» **Exercise prompt**:
Each line below that contains the word "Lastwagen" must be copied.

Image sets with object changes
================================
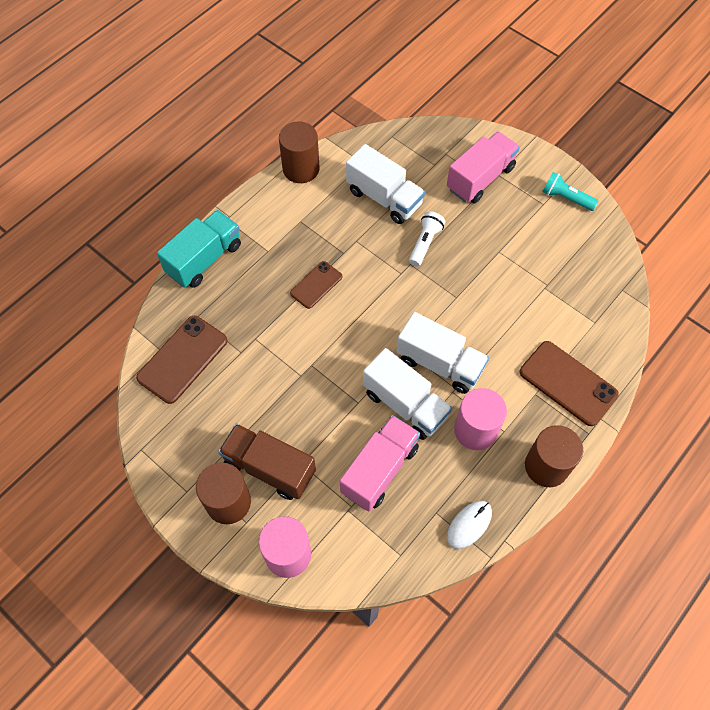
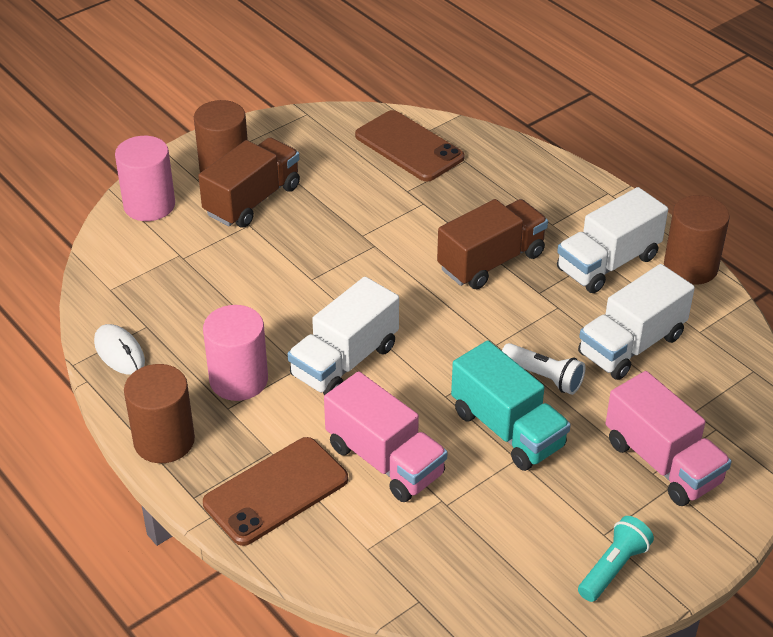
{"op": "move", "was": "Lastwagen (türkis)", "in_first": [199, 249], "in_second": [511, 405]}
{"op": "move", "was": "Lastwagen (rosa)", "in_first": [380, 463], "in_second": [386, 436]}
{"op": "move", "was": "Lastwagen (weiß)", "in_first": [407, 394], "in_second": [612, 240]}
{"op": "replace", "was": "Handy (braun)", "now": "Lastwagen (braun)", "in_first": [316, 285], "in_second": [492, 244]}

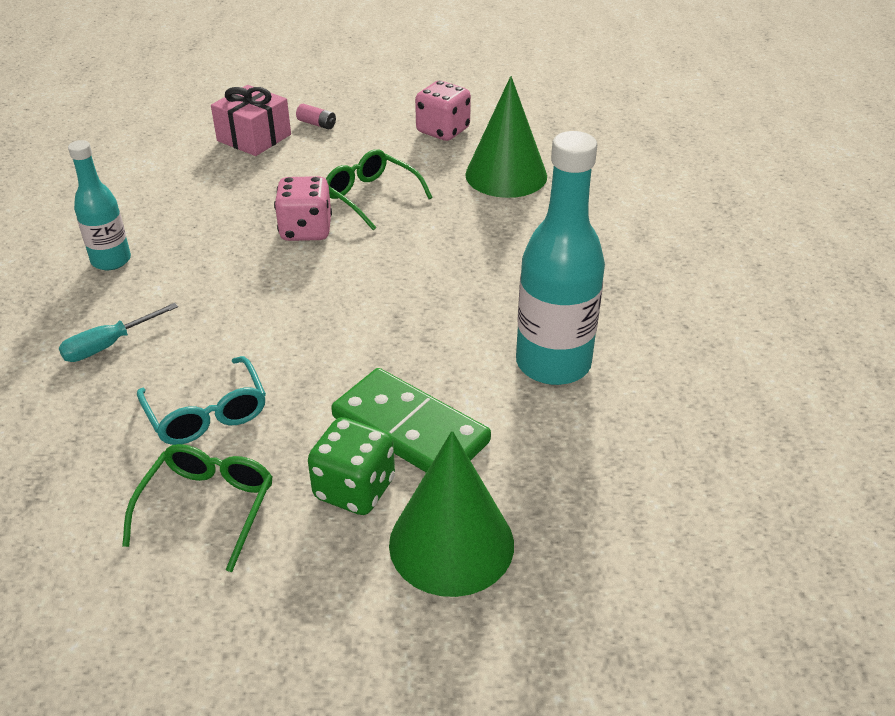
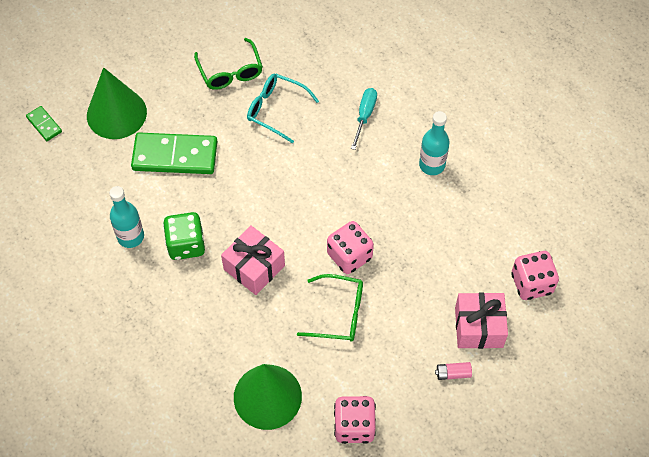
{"op": "insert", "now": "Dominostein (grün)", "in_second": [44, 123]}
{"op": "insert", "now": "Geschenk (rosa)", "in_second": [253, 260]}
{"op": "insert", "now": "Spielwürfel (rosa)", "in_second": [535, 275]}
{"op": "move", "was": "Spielwürfel (grün)", "in_first": [351, 466], "in_second": [184, 236]}
{"op": "resize", "was": "Flasche (türkis)", "in_first": [560, 258], "in_second": [126, 217], "ratio": 0.59}

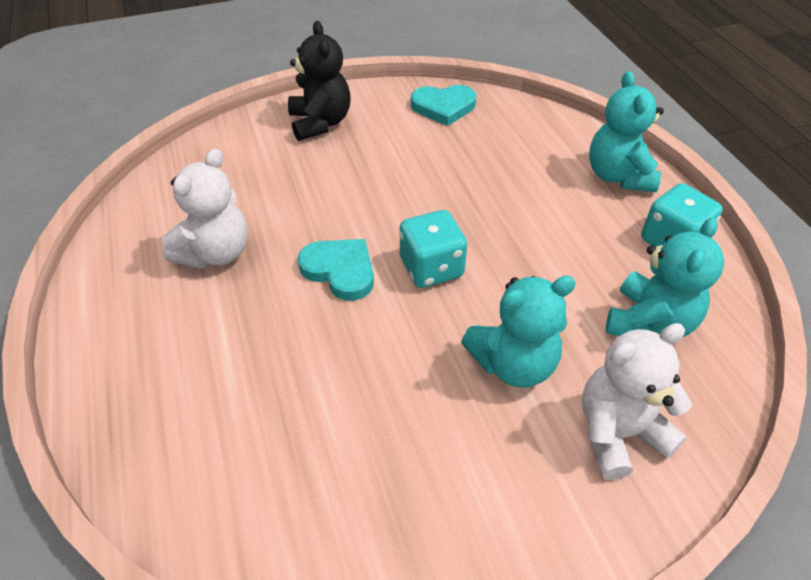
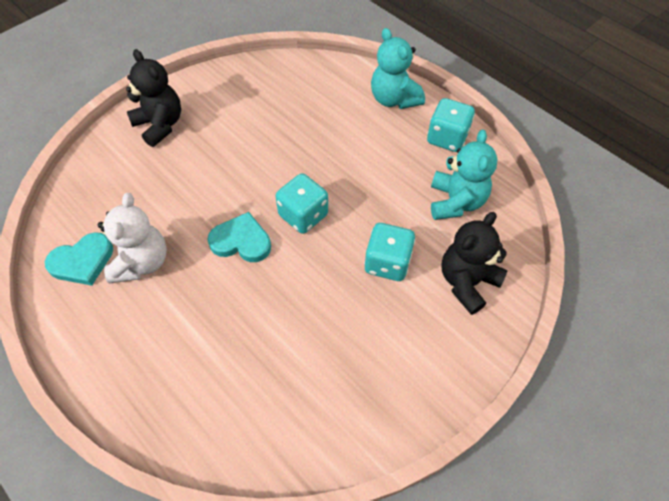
{"op": "move", "was": "Herz (türkis)", "in_first": [443, 105], "in_second": [79, 259]}
{"op": "replace", "was": "Teddybär (türkis)", "now": "Spielwürfel (türkis)", "in_first": [518, 331], "in_second": [389, 252]}
{"op": "recolor", "was": "Teddybär (weiß)", "now": "Teddybär (schwarz)", "in_first": [637, 401], "in_second": [474, 263]}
================================
» **Exercise answer**:
{"op": "move", "was": "Lastwagen (türkis)", "in_first": [199, 249], "in_second": [511, 405]}
{"op": "move", "was": "Lastwagen (rosa)", "in_first": [380, 463], "in_second": [386, 436]}
{"op": "move", "was": "Lastwagen (weiß)", "in_first": [407, 394], "in_second": [612, 240]}
{"op": "replace", "was": "Handy (braun)", "now": "Lastwagen (braun)", "in_first": [316, 285], "in_second": [492, 244]}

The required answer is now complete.